Give the listing again in full and exactly, apart from its pictures.

**Given material**.
▽
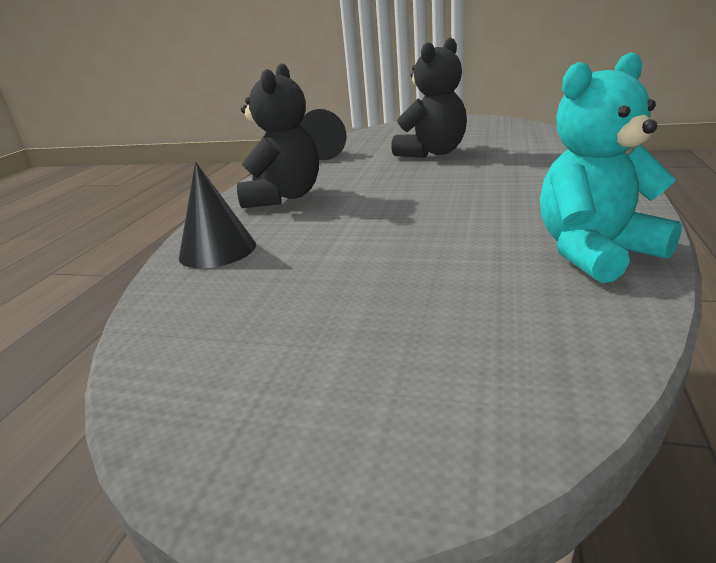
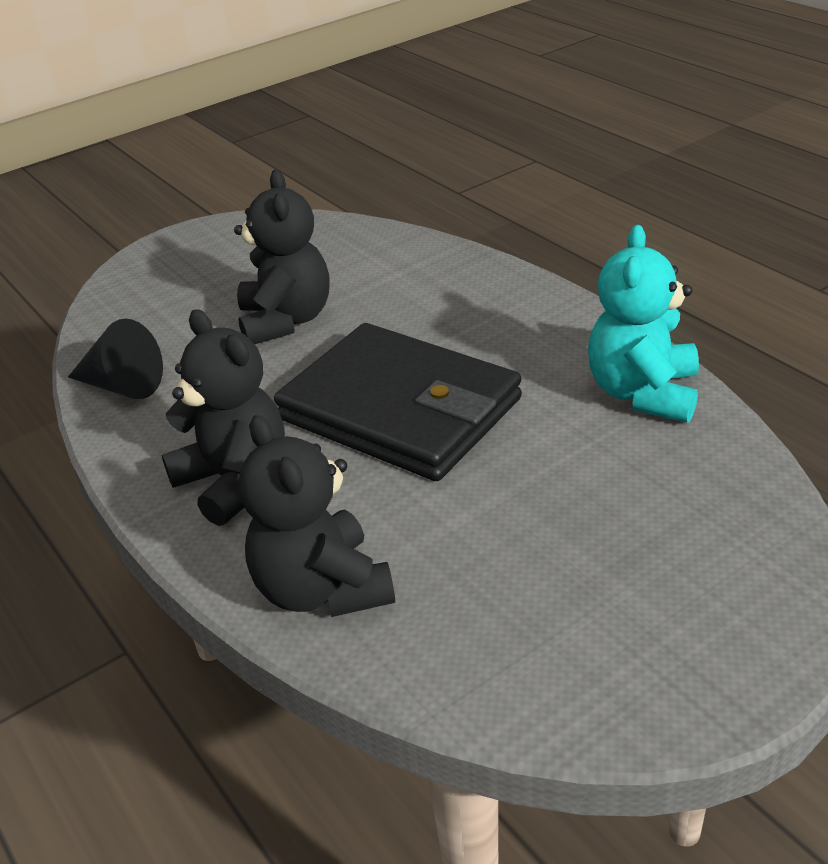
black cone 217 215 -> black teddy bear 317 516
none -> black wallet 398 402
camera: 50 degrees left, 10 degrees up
△
**Written solution**.
black cone 217 215 -> black teddy bear 317 516
none -> black wallet 398 402
camera: 50 degrees left, 10 degrees up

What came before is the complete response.